**TASK BRIEF:** Lay out the lines in the items below as a numbered list, skipping any blank lines.

**ENTRIES:**
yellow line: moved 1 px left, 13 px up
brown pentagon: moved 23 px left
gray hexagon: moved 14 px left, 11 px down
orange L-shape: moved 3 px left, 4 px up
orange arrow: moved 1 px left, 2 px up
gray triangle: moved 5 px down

**TASK OUTPUT:**
1. yellow line: moved 1 px left, 13 px up
2. brown pentagon: moved 23 px left
3. gray hexagon: moved 14 px left, 11 px down
4. orange L-shape: moved 3 px left, 4 px up
5. orange arrow: moved 1 px left, 2 px up
6. gray triangle: moved 5 px down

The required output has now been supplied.